Description of the task ▸ The result should be the line with "op=swapped; was=yellow lemon;" followed by every remaining line of the entries, each reproduced exactly, with nothing else.

Dataset records ▸
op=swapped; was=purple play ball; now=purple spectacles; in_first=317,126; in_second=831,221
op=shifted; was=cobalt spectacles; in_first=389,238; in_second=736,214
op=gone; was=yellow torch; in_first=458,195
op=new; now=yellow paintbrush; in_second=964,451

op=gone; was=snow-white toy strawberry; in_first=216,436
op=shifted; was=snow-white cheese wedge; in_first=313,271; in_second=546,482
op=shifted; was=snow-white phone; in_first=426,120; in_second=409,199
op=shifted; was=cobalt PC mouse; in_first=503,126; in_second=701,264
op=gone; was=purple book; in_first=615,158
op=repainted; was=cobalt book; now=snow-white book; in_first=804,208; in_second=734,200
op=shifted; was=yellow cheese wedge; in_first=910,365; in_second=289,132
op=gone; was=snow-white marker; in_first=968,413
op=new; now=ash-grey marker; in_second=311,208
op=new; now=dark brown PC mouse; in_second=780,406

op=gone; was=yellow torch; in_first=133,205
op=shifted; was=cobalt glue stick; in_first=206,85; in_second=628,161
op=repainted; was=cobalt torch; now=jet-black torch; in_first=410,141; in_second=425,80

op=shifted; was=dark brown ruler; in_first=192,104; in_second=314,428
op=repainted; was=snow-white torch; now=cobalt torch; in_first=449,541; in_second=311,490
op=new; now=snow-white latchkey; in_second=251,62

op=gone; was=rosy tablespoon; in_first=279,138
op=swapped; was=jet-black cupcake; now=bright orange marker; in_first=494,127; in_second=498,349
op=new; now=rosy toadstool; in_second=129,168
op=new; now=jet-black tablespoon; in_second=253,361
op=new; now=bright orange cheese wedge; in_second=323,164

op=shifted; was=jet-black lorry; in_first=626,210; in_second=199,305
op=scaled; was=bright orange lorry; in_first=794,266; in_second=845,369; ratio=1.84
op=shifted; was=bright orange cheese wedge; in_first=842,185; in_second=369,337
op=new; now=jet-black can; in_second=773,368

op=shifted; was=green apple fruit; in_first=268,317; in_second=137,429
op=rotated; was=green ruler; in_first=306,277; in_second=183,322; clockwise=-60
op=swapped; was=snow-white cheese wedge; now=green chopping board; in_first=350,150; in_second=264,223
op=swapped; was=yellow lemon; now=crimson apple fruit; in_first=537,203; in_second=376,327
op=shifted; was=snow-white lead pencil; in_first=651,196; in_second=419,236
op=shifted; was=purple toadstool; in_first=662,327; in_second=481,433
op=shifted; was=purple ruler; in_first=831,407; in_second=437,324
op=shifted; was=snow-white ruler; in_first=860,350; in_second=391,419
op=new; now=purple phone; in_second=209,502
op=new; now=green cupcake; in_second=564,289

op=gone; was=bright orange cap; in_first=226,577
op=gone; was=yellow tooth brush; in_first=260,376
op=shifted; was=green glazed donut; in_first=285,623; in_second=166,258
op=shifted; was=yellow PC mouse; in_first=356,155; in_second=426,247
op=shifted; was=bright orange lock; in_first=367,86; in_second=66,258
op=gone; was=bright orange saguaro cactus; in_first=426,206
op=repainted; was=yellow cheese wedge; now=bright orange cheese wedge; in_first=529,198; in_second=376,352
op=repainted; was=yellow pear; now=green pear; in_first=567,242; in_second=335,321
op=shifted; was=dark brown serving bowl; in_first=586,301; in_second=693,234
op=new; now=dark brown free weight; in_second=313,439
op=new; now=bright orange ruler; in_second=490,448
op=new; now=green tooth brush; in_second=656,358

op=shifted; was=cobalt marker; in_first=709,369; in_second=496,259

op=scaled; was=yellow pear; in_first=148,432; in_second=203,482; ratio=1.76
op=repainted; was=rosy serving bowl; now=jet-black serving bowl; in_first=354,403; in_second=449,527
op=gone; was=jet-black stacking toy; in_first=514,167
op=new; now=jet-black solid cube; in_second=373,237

Response area ▸
op=swapped; was=yellow lemon; now=crimson apple fruit; in_first=537,203; in_second=376,327
op=shifted; was=snow-white lead pencil; in_first=651,196; in_second=419,236
op=shifted; was=purple toadstool; in_first=662,327; in_second=481,433
op=shifted; was=purple ruler; in_first=831,407; in_second=437,324
op=shifted; was=snow-white ruler; in_first=860,350; in_second=391,419
op=new; now=purple phone; in_second=209,502
op=new; now=green cupcake; in_second=564,289

op=gone; was=bright orange cap; in_first=226,577
op=gone; was=yellow tooth brush; in_first=260,376
op=shifted; was=green glazed donut; in_first=285,623; in_second=166,258
op=shifted; was=yellow PC mouse; in_first=356,155; in_second=426,247
op=shifted; was=bright orange lock; in_first=367,86; in_second=66,258
op=gone; was=bright orange saguaro cactus; in_first=426,206
op=repainted; was=yellow cheese wedge; now=bright orange cheese wedge; in_first=529,198; in_second=376,352
op=repainted; was=yellow pear; now=green pear; in_first=567,242; in_second=335,321
op=shifted; was=dark brown serving bowl; in_first=586,301; in_second=693,234
op=new; now=dark brown free weight; in_second=313,439
op=new; now=bright orange ruler; in_second=490,448
op=new; now=green tooth brush; in_second=656,358

op=shifted; was=cobalt marker; in_first=709,369; in_second=496,259

op=scaled; was=yellow pear; in_first=148,432; in_second=203,482; ratio=1.76
op=repainted; was=rosy serving bowl; now=jet-black serving bowl; in_first=354,403; in_second=449,527
op=gone; was=jet-black stacking toy; in_first=514,167
op=new; now=jet-black solid cube; in_second=373,237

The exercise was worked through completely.